• **Description of the task**
Reproduce exactly the span of lines beginning at the one with "Arano Tracker: [195,584,641,875]" and ending at the last line of the data below, omitting pictures.

Study material Block Start

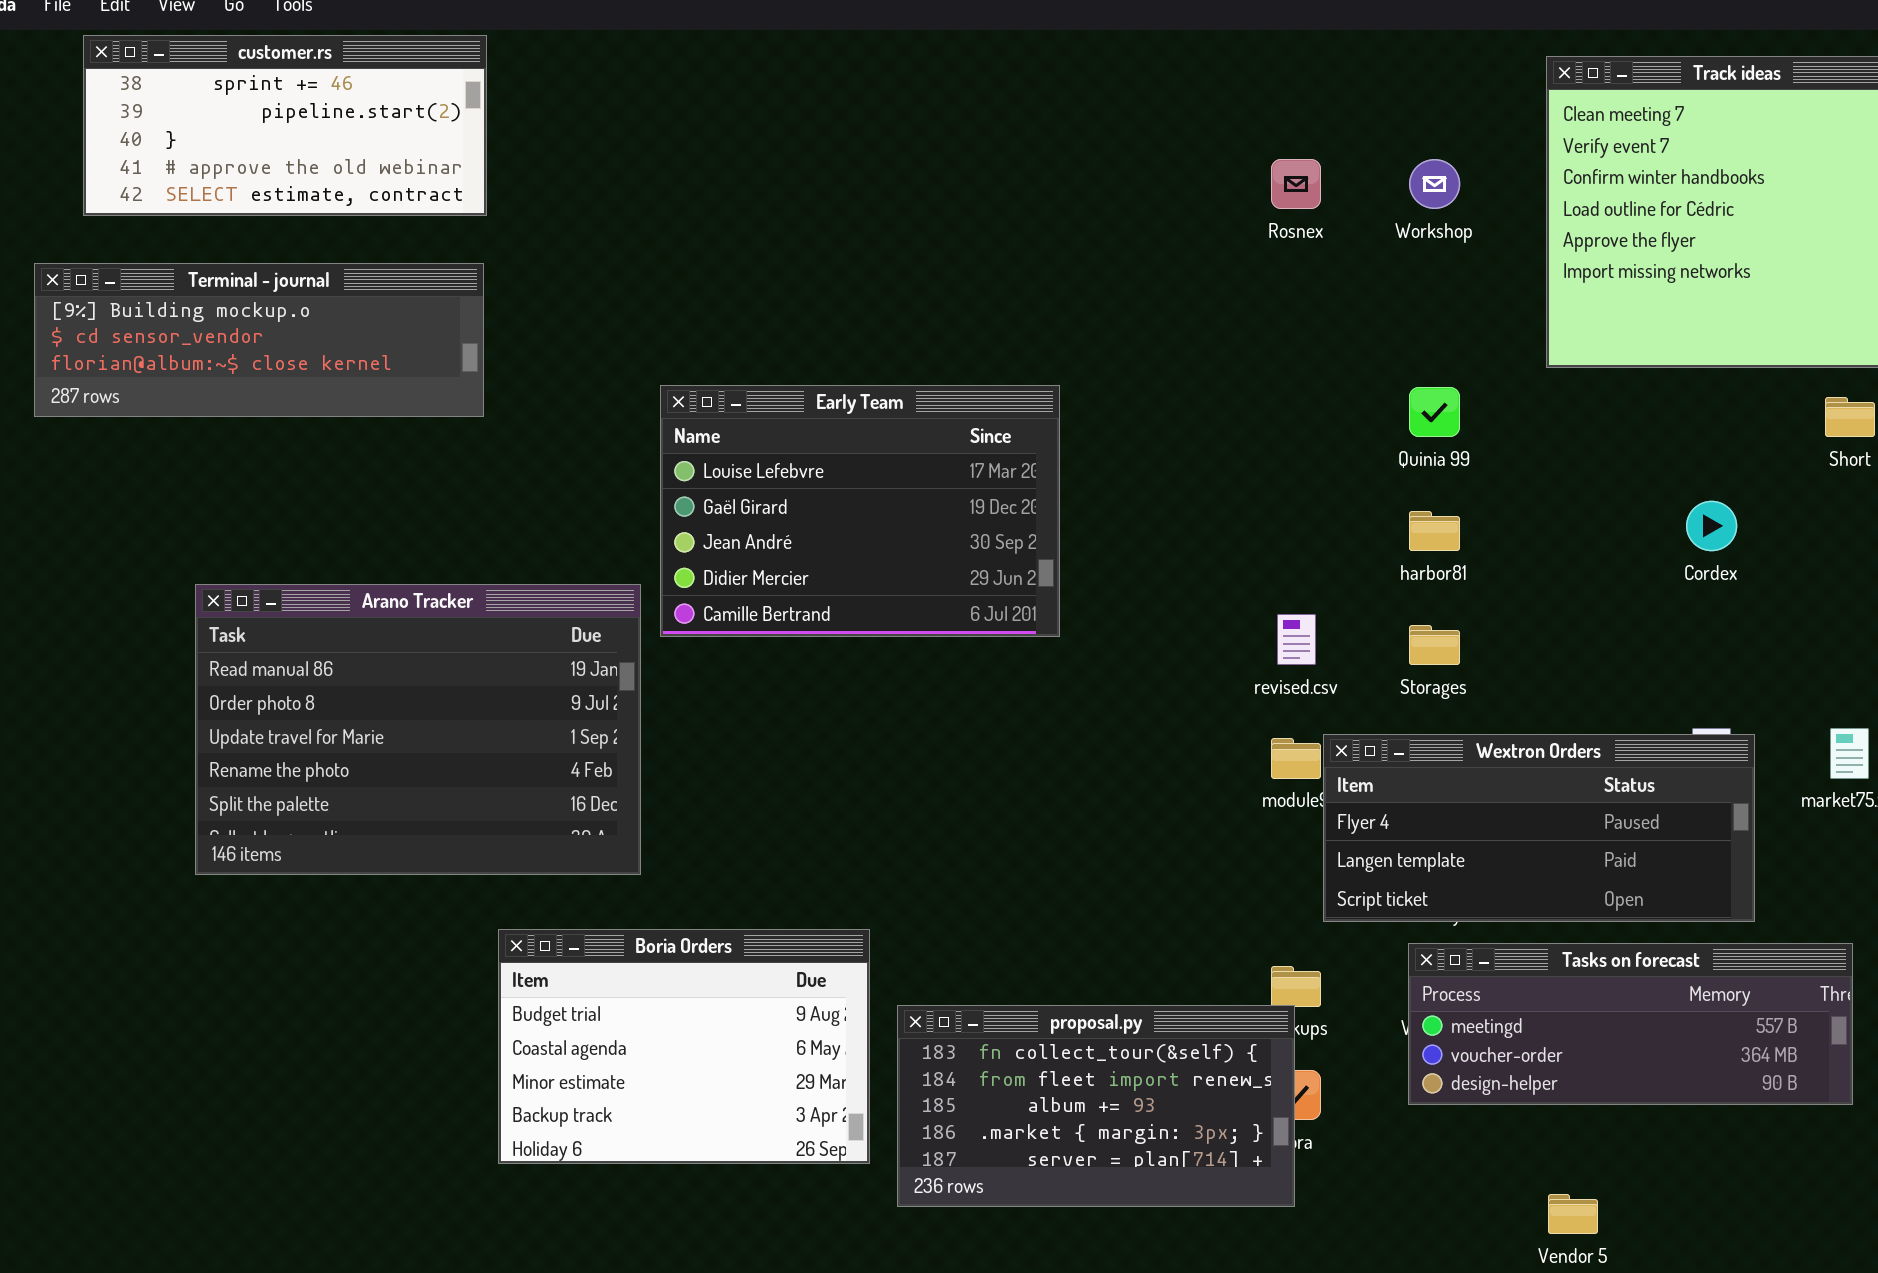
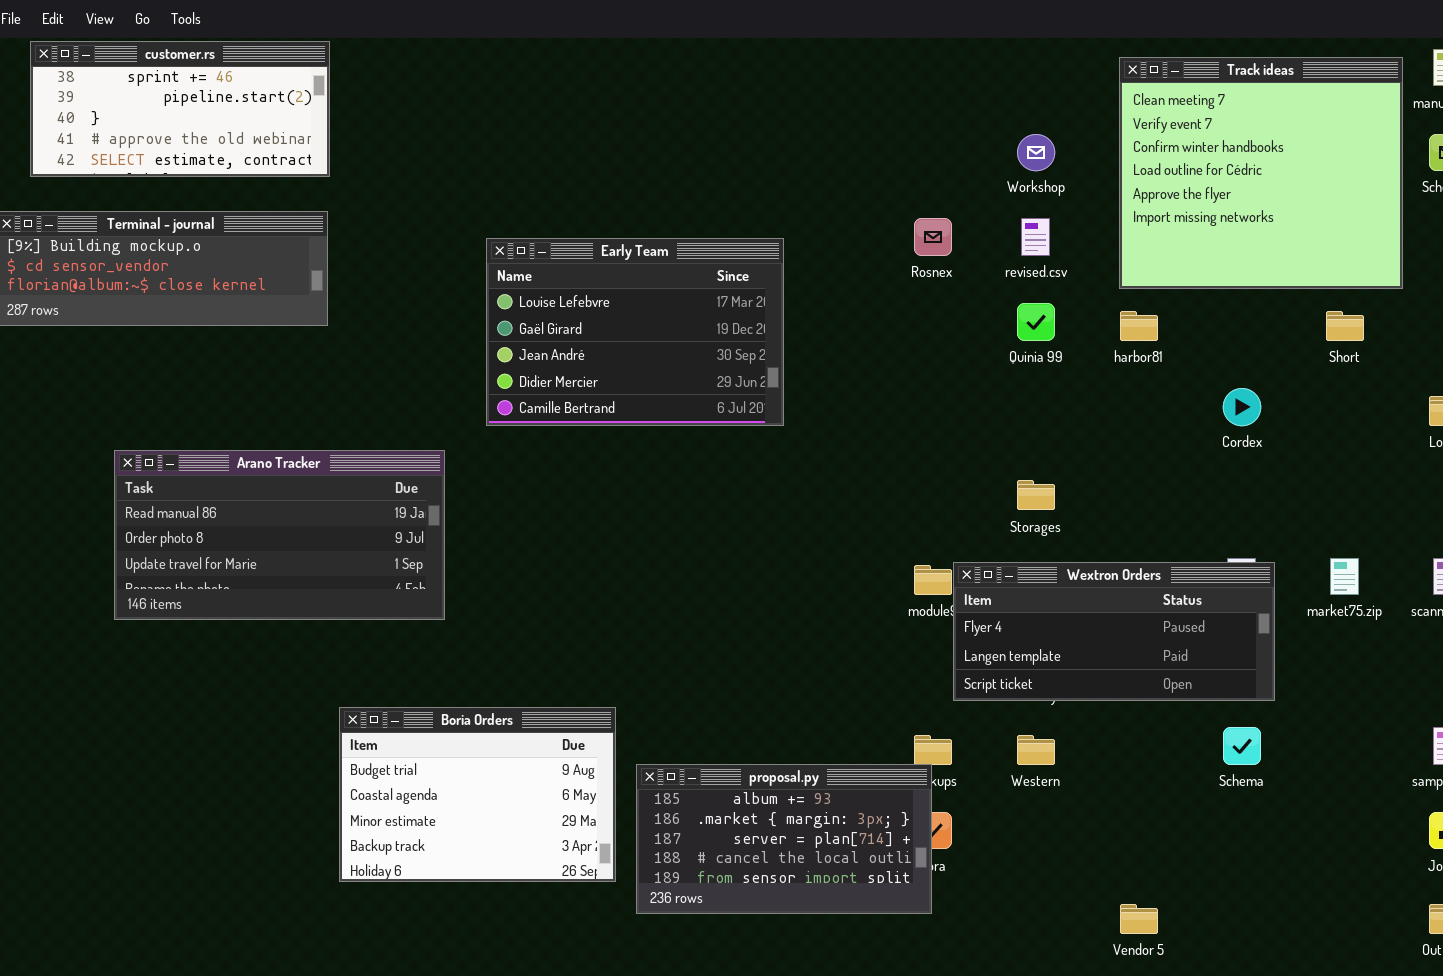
Rosnex: [1271,159,1321,209] -> [914,218,952,256], moved
Early Team: [660,385,1060,637] -> [486,238,784,426], moved
harbor81: [1409,511,1460,551] -> [1120,311,1158,341], moved
Arano Tracker: [195,584,641,875] -> [114,450,445,620], resized
revised.csv: [1277,614,1316,665] -> [1021,218,1050,256], moved
Tasks on forecast: [1408,943,1853,1105] -> none, closed
proposal.py: [897,1005,1295,1207] -> [636,764,932,914], scrolled down 2 rows

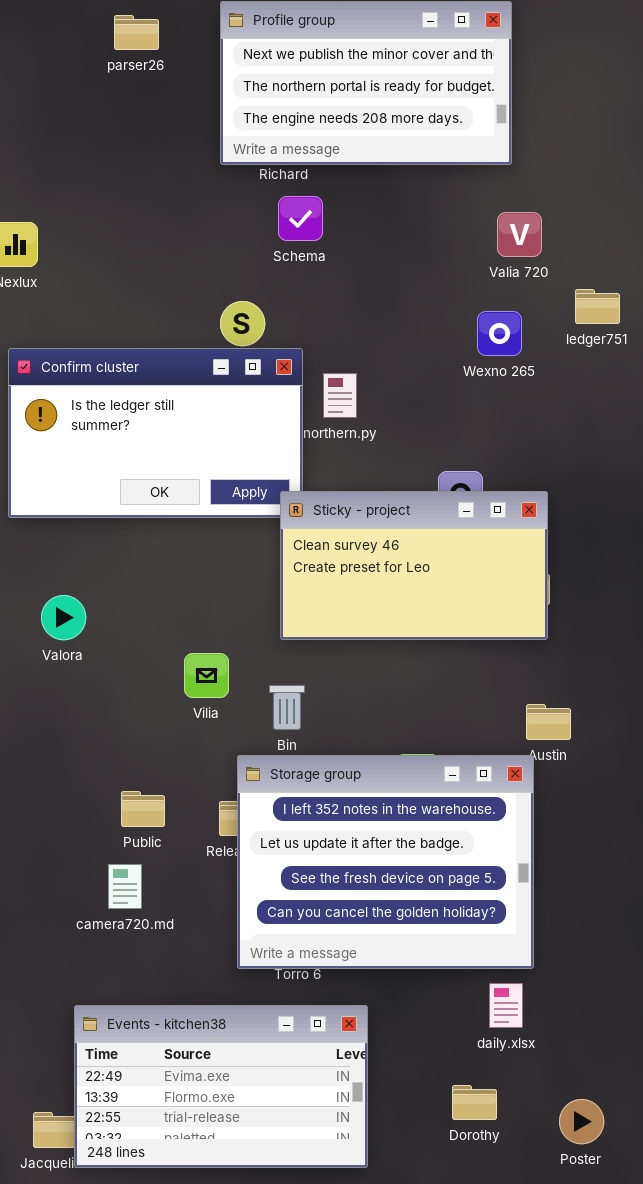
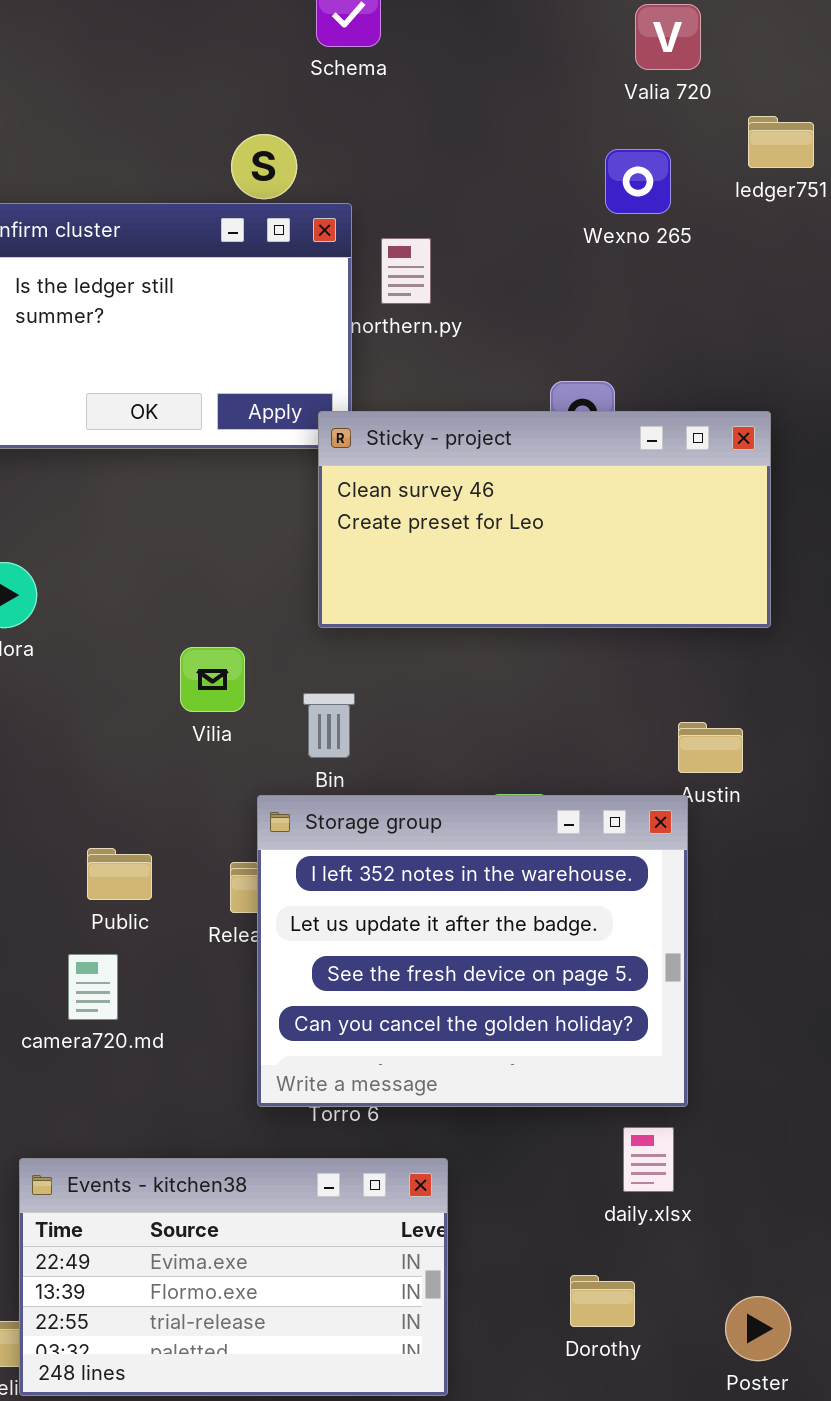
Sticky - project: [280,491,548,640] -> [318,411,771,628], resized

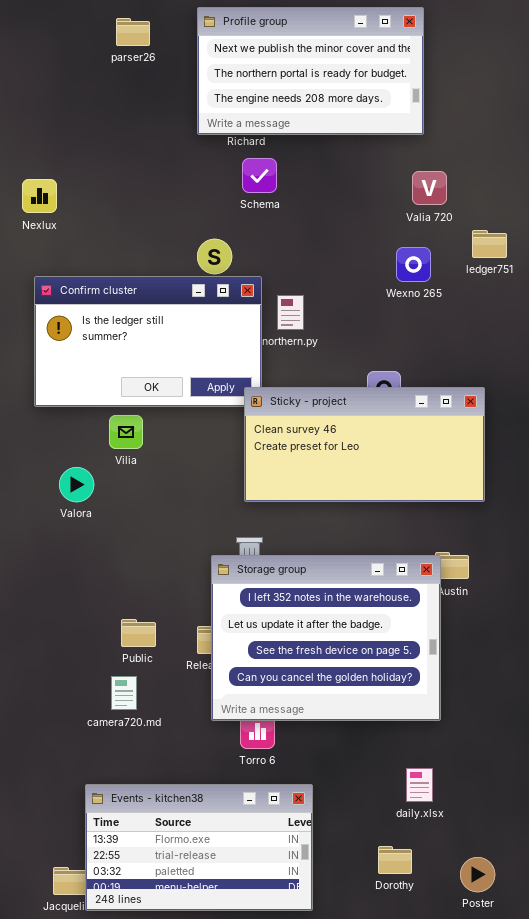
Vilia: [180,647,245,712] -> [109,415,143,449], moved
Storage group: [257,795,688,1107] -> [211,555,441,721], moved
Events - kitchen38: [19,1158,448,1396] -> [85,784,313,911], scrolled down 1 row

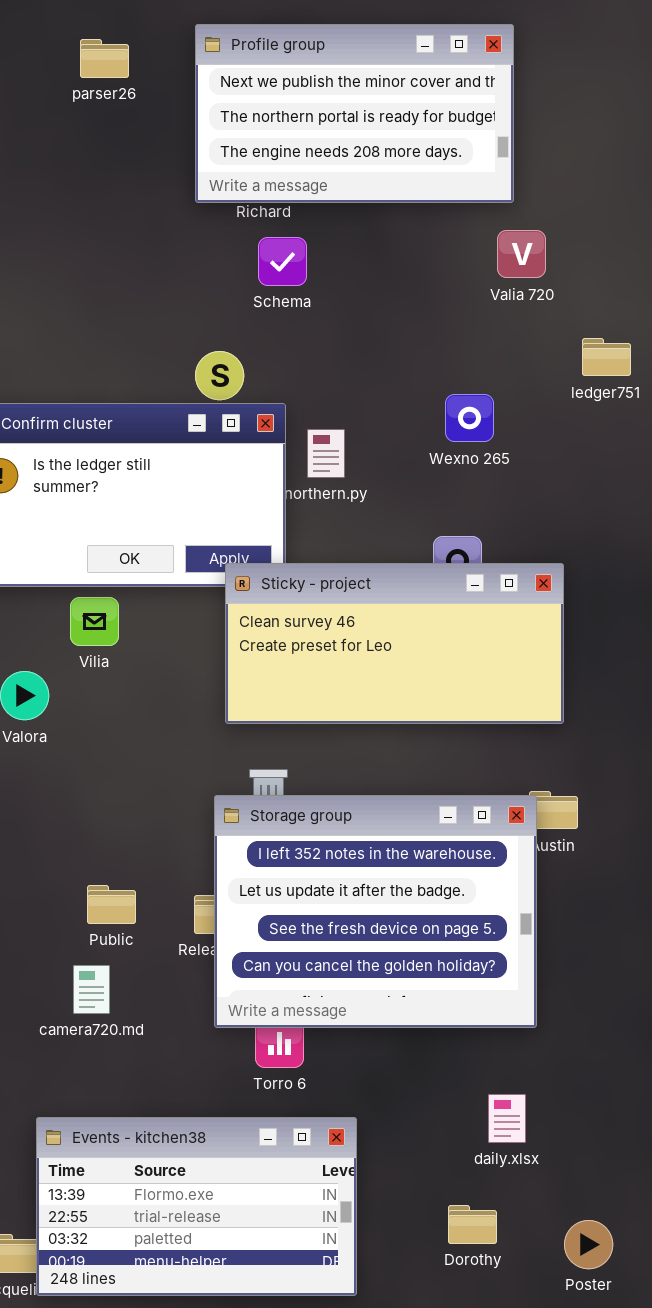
Valia 720: [412,171,447,205] -> [497,230,546,278], moved
Wexno 265: [396,247,431,282] -> [445,394,494,442], moved
Sticky - project: [244,387,485,502] -> [225,563,564,724], moved

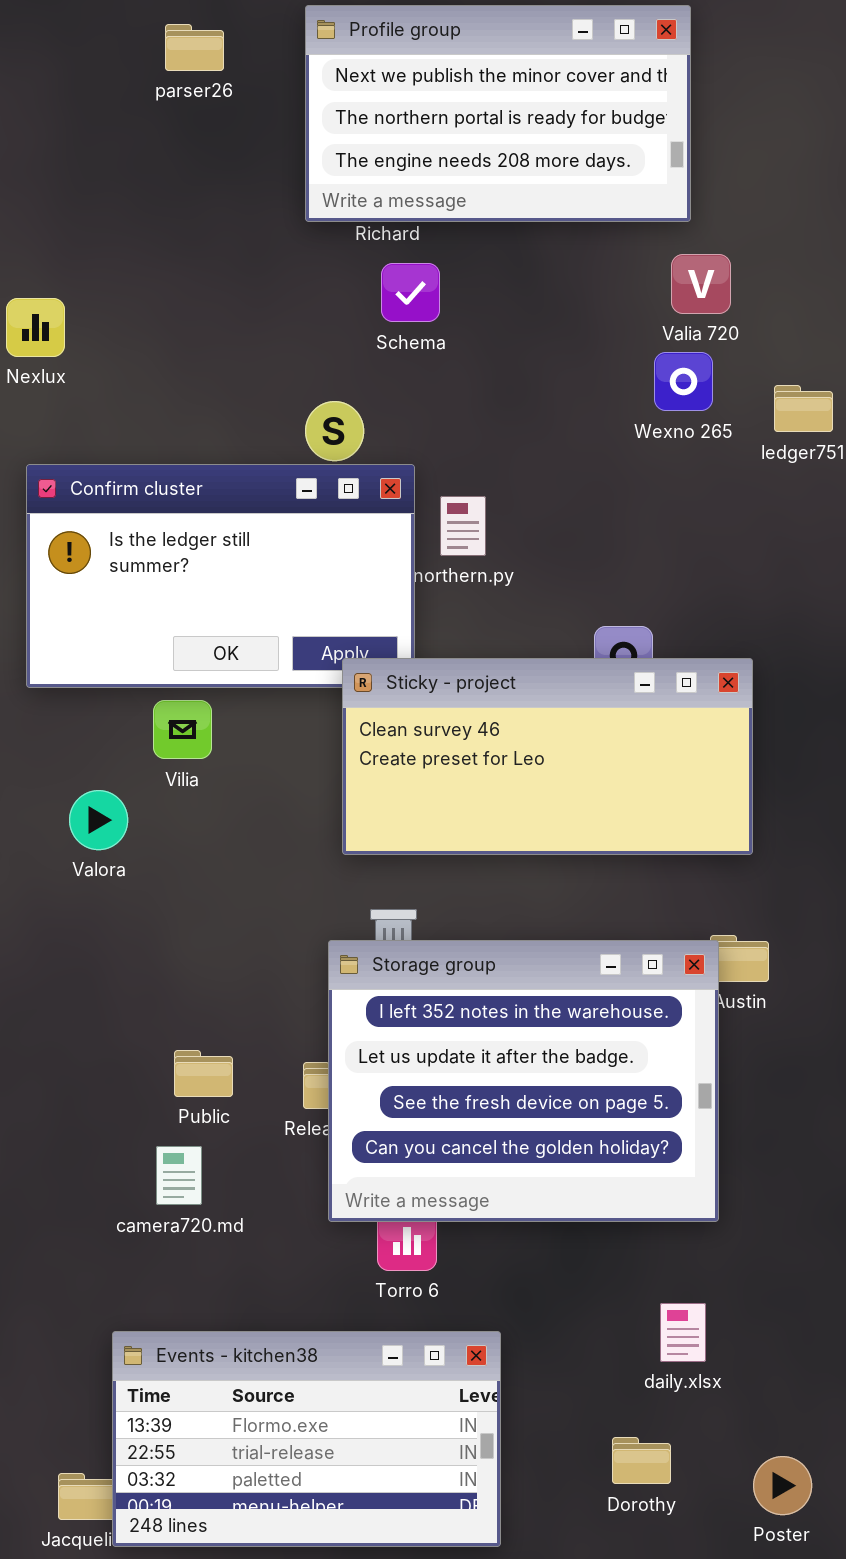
Wexno 265: [445,394,494,442] -> [654,352,713,411], moved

Study material Block End

• **Task result**
Arano Tracker: [195,584,641,875] -> [114,450,445,620], resized
revised.csv: [1277,614,1316,665] -> [1021,218,1050,256], moved
Tasks on forecast: [1408,943,1853,1105] -> none, closed
proposal.py: [897,1005,1295,1207] -> [636,764,932,914], scrolled down 2 rows

Sticky - project: [280,491,548,640] -> [318,411,771,628], resized

Vilia: [180,647,245,712] -> [109,415,143,449], moved
Storage group: [257,795,688,1107] -> [211,555,441,721], moved
Events - kitchen38: [19,1158,448,1396] -> [85,784,313,911], scrolled down 1 row

Valia 720: [412,171,447,205] -> [497,230,546,278], moved
Wexno 265: [396,247,431,282] -> [445,394,494,442], moved
Sticky - project: [244,387,485,502] -> [225,563,564,724], moved

Wexno 265: [445,394,494,442] -> [654,352,713,411], moved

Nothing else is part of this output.